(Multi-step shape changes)
----
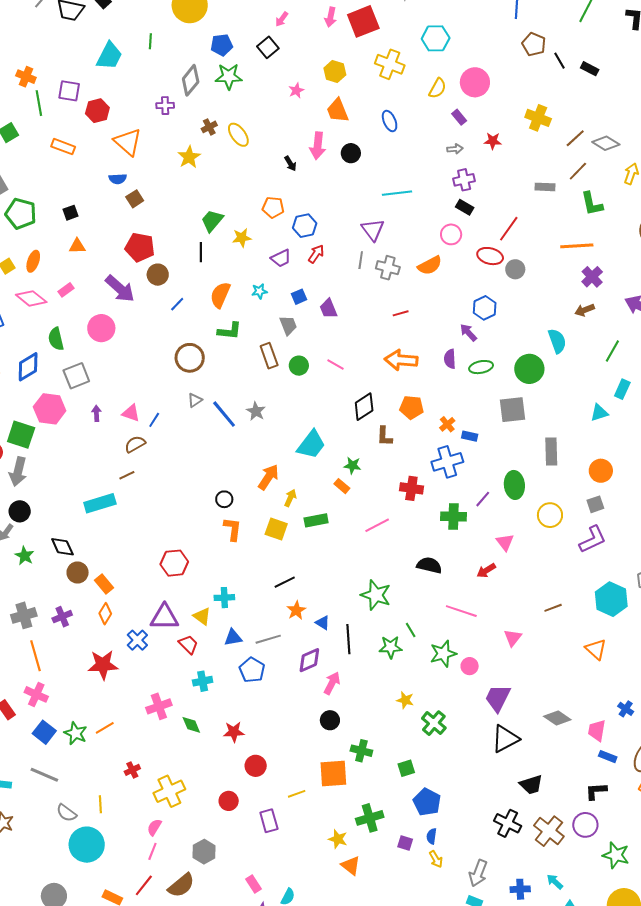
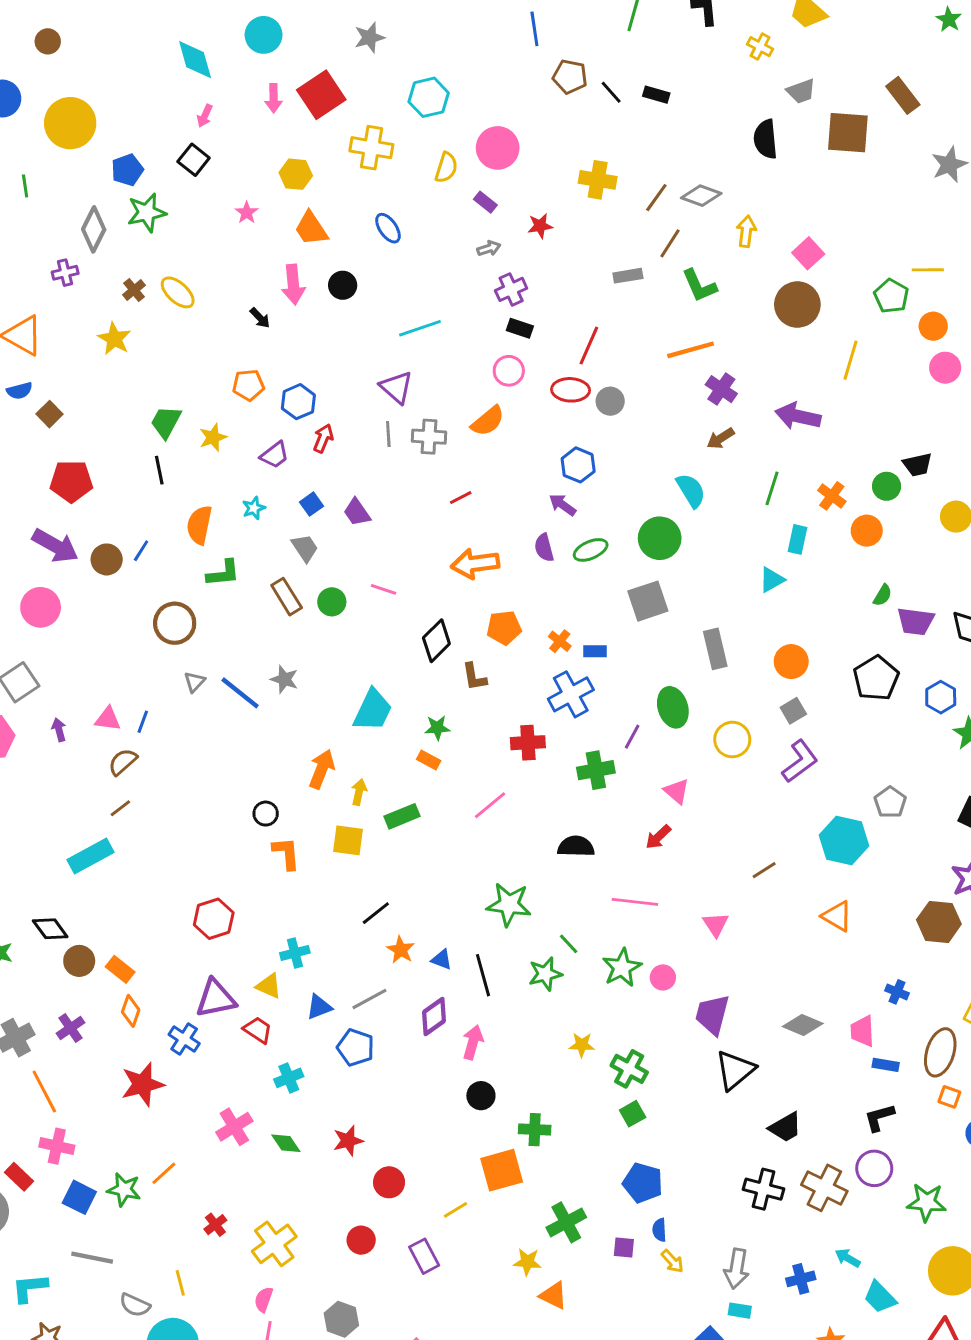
brown circle: (158, 275) -> (107, 559), moved
green square: (406, 768) -> (633, 1114), moved

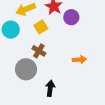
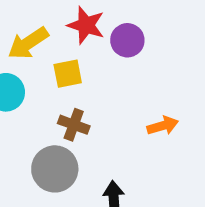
yellow square: (41, 27) -> (68, 74), turned 32

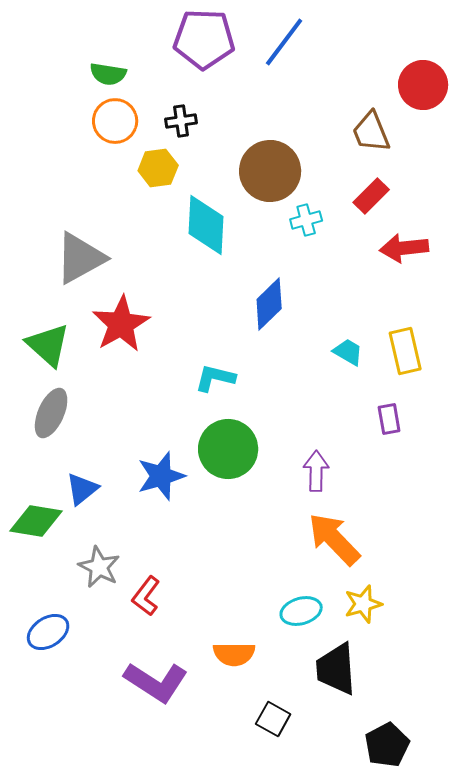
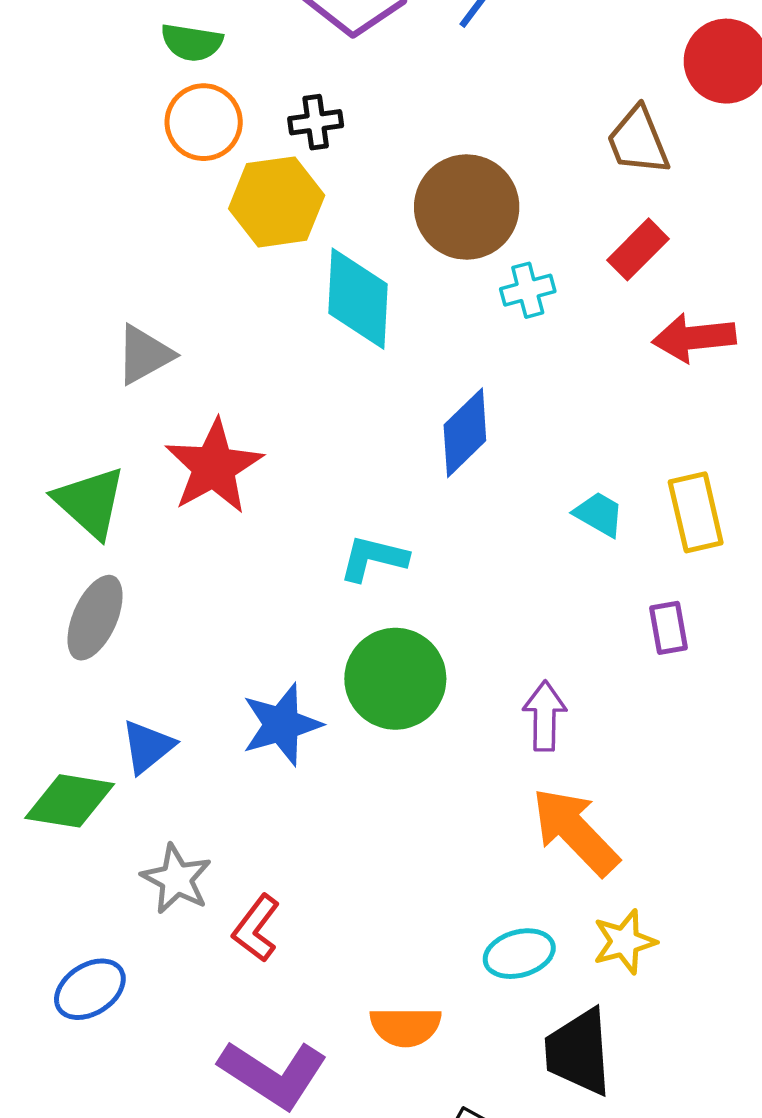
yellow hexagon: (158, 168) -> (277, 202), size x1.4
gray triangle: (80, 258) -> (144, 355), size x0.7

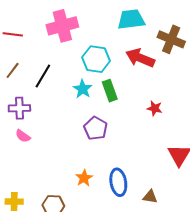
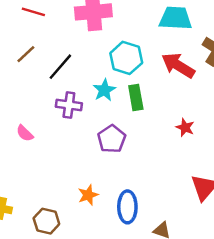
purple cross: (19, 108) -> (69, 105), moved

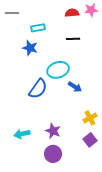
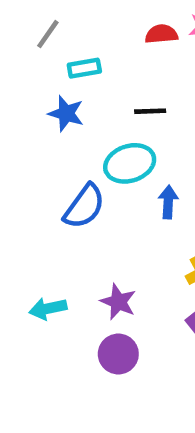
gray line: (12, 13) -> (48, 34), moved, turned -56
black line: (73, 39) -> (150, 111), moved
blue arrow: (75, 87) -> (168, 202), turned -120

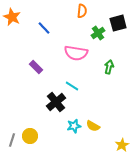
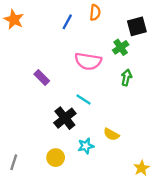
blue line: (44, 28) -> (67, 22), moved, turned 72
green cross: (98, 33) -> (121, 47), moved
yellow semicircle: (93, 126) -> (111, 134), moved
yellow circle: (30, 136) -> (56, 158), moved

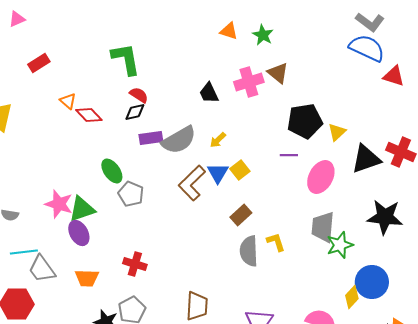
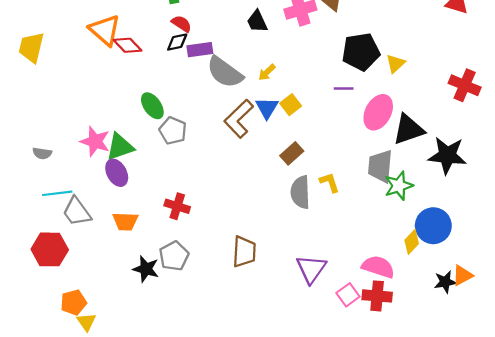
----
- _Task to carry out_: Check the data above line by line for the word "size". State only how many lines contain it.

- _Exercise response_: 2